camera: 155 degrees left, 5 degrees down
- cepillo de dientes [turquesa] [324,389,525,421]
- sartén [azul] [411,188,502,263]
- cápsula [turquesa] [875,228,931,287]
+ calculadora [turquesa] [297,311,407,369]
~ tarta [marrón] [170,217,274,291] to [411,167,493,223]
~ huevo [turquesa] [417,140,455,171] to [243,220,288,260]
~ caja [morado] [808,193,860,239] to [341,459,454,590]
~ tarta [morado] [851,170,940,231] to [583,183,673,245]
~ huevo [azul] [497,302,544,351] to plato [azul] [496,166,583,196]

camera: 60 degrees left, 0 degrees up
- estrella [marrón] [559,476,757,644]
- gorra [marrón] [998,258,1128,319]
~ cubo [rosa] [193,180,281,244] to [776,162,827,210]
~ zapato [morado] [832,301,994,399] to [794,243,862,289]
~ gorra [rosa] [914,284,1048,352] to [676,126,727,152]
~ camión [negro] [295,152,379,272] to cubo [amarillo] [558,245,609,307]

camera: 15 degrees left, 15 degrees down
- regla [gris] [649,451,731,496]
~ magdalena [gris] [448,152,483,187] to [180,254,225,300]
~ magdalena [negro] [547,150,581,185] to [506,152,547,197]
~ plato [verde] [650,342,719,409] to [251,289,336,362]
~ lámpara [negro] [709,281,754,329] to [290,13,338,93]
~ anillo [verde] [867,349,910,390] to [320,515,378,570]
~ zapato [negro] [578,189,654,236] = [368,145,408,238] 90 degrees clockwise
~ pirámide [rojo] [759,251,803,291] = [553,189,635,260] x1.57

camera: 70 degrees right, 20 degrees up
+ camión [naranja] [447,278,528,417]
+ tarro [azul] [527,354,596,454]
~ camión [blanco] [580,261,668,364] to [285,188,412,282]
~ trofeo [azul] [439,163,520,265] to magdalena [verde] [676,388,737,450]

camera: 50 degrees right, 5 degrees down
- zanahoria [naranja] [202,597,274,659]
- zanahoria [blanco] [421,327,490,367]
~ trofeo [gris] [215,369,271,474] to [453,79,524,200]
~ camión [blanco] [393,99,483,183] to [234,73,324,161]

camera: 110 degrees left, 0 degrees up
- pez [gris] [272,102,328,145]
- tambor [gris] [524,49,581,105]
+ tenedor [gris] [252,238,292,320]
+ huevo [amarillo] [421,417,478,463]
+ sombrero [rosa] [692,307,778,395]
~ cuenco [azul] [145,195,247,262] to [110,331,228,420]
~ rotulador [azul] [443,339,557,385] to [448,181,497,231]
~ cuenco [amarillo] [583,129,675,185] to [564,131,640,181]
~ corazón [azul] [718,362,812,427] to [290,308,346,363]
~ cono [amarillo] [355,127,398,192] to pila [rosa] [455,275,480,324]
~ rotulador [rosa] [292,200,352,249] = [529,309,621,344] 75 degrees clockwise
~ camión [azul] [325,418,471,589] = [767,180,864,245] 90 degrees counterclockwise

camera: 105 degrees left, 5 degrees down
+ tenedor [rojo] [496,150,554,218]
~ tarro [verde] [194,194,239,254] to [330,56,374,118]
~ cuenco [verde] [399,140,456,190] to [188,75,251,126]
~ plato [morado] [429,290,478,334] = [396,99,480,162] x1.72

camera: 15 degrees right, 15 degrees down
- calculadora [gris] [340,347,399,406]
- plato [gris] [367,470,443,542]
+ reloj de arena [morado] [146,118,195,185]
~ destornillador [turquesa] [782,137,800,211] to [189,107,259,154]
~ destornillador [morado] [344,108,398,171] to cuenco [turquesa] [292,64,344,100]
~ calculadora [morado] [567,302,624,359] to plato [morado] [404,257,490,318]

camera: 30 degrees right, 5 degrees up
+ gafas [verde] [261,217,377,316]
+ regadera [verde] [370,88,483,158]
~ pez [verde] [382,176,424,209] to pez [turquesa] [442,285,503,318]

──────────────────────────────

Say how many lines of the listing above contain "tarta". Include nothing besides the number.

### SOLUTION TO THE PROBLEM
2